YOUR OBJECTIVE:
Every record is to be printed exactly as written, and any picture in it is skipped.
****
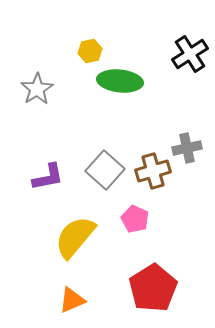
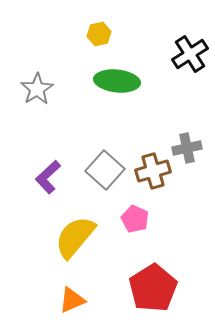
yellow hexagon: moved 9 px right, 17 px up
green ellipse: moved 3 px left
purple L-shape: rotated 148 degrees clockwise
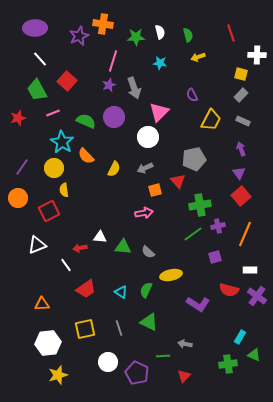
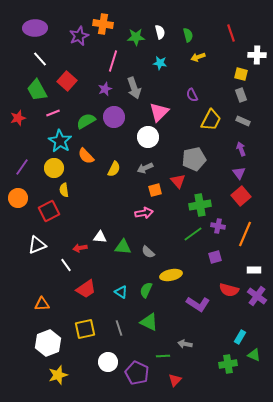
purple star at (109, 85): moved 4 px left, 4 px down
gray rectangle at (241, 95): rotated 64 degrees counterclockwise
green semicircle at (86, 121): rotated 54 degrees counterclockwise
cyan star at (62, 142): moved 2 px left, 1 px up
purple cross at (218, 226): rotated 24 degrees clockwise
white rectangle at (250, 270): moved 4 px right
white hexagon at (48, 343): rotated 15 degrees counterclockwise
red triangle at (184, 376): moved 9 px left, 4 px down
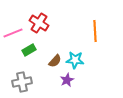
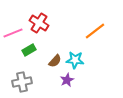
orange line: rotated 55 degrees clockwise
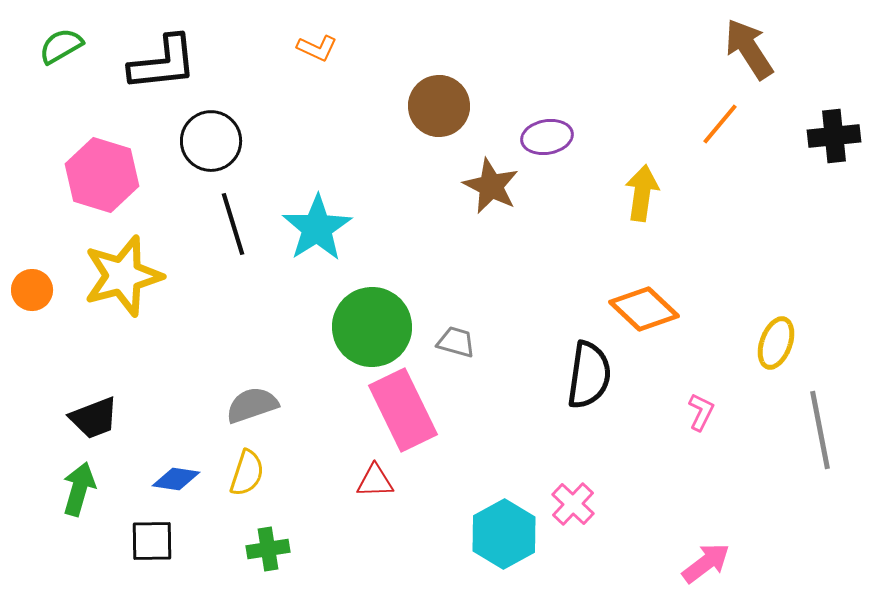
****
RESULT FOR THIS EXERCISE:
yellow hexagon: moved 9 px right, 17 px up
green ellipse: moved 3 px left
purple L-shape: rotated 148 degrees clockwise
purple star at (109, 85): moved 4 px left, 4 px down
gray rectangle at (241, 95): rotated 64 degrees counterclockwise
green semicircle at (86, 121): rotated 54 degrees counterclockwise
cyan star at (62, 142): moved 2 px left, 1 px up
purple cross at (218, 226): rotated 24 degrees clockwise
white rectangle at (250, 270): moved 4 px right
white hexagon at (48, 343): rotated 15 degrees counterclockwise
red triangle at (184, 376): moved 9 px left, 4 px down
orange line: rotated 55 degrees clockwise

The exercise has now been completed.